** Opening Source information block **
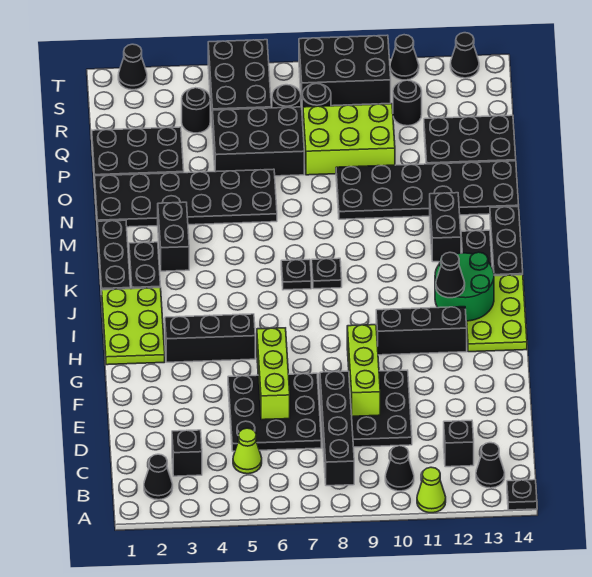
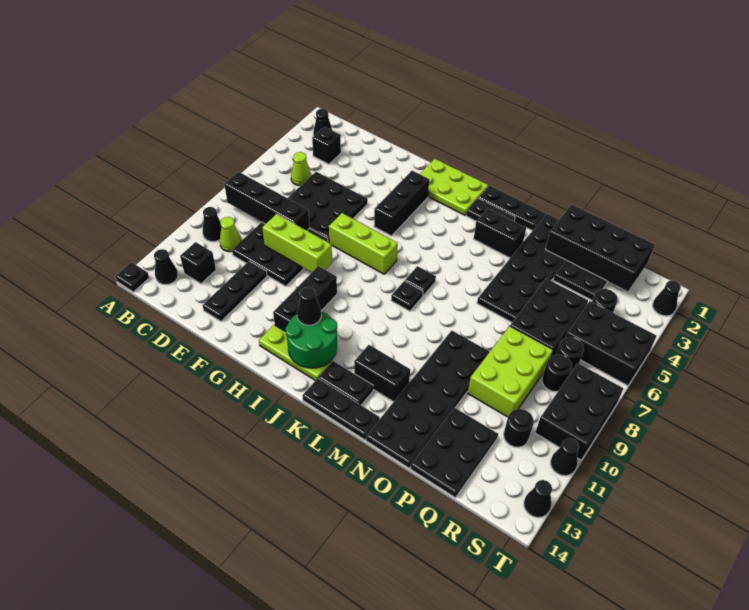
lime cone A11 level 1 -> lime cone C10 level 1
lime brick E6:G6 level 2 -> lime brick G7:I7 level 1
none -> black plate E11:E13 level 1
lime plate H13:J14 level 1 -> lime plate H13:J13 level 1
none -> black brick O1:R2 level 2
** Closing Source information block **
- [Your objective] Using the records above, copy all lines that include the word "black".

- [Exercise output]
none -> black plate E11:E13 level 1
none -> black brick O1:R2 level 2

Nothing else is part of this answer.